WHAT THIS TASK INVOLVES:
Give the listing again in full and exactly, apart from its pictures.

--------------------------------

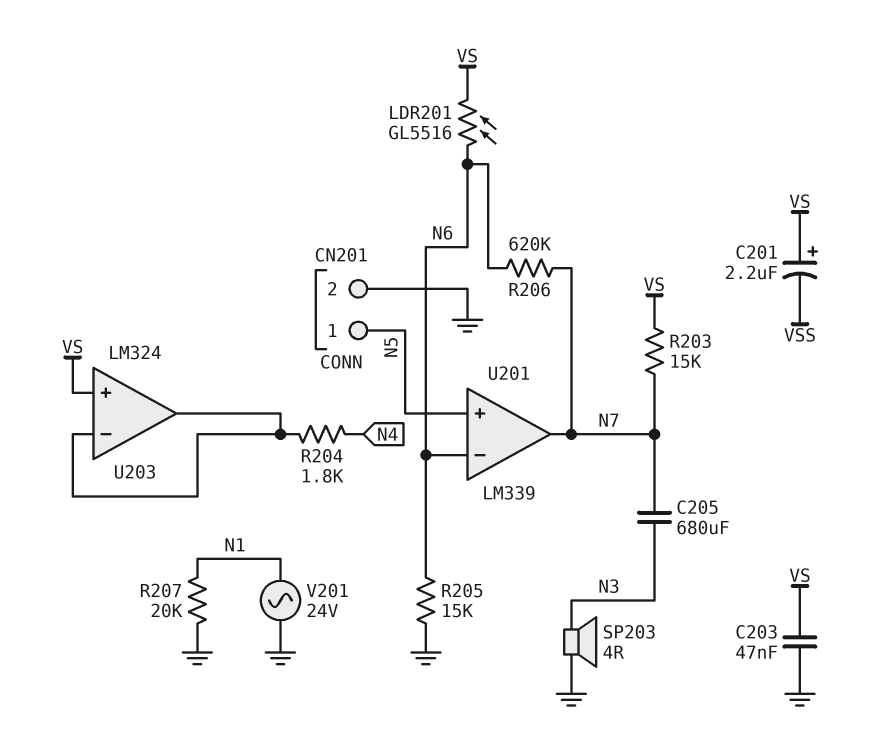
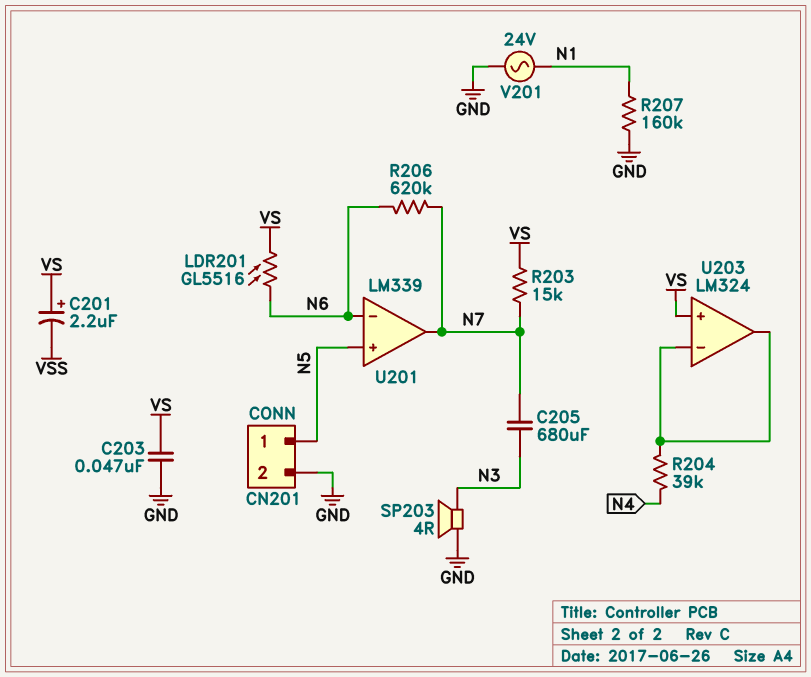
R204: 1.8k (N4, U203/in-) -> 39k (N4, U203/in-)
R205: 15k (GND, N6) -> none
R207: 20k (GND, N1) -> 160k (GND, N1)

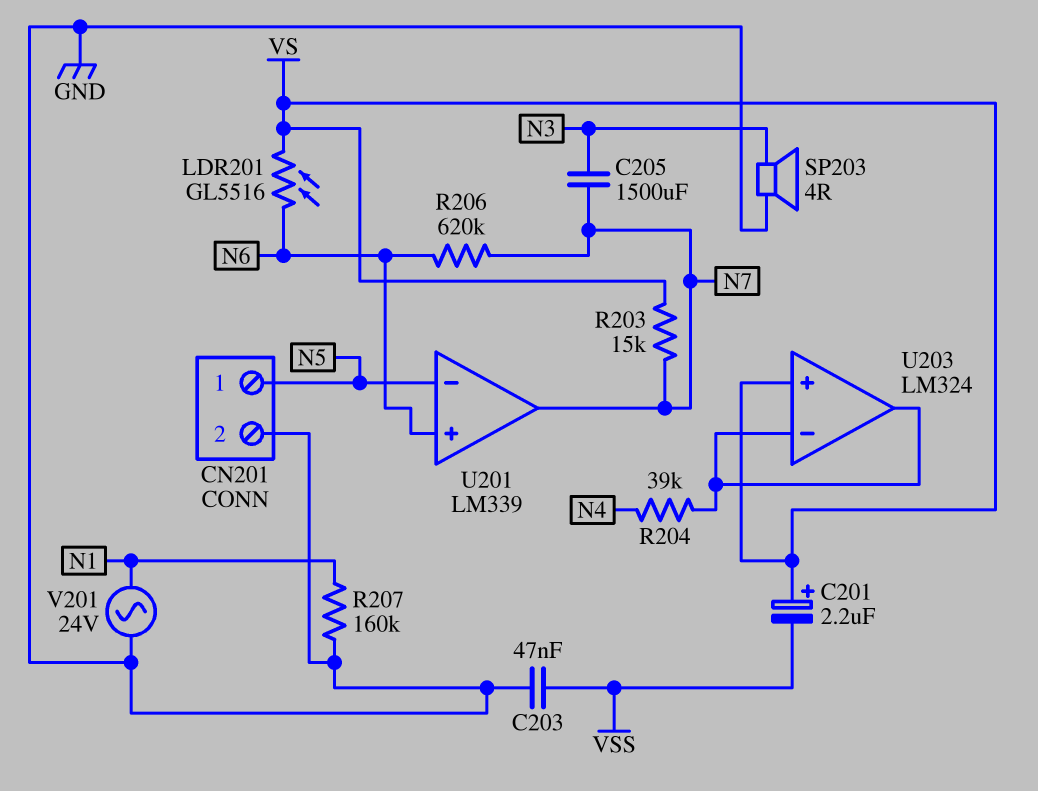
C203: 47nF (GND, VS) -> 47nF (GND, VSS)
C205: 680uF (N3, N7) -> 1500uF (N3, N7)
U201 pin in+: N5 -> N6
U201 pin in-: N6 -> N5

--------------------------------

RESULT FOR THIS EXERCISE:
R204: 1.8k (N4, U203/in-) -> 39k (N4, U203/in-)
R205: 15k (GND, N6) -> none
R207: 20k (GND, N1) -> 160k (GND, N1)

C203: 47nF (GND, VS) -> 47nF (GND, VSS)
C205: 680uF (N3, N7) -> 1500uF (N3, N7)
U201 pin in+: N5 -> N6
U201 pin in-: N6 -> N5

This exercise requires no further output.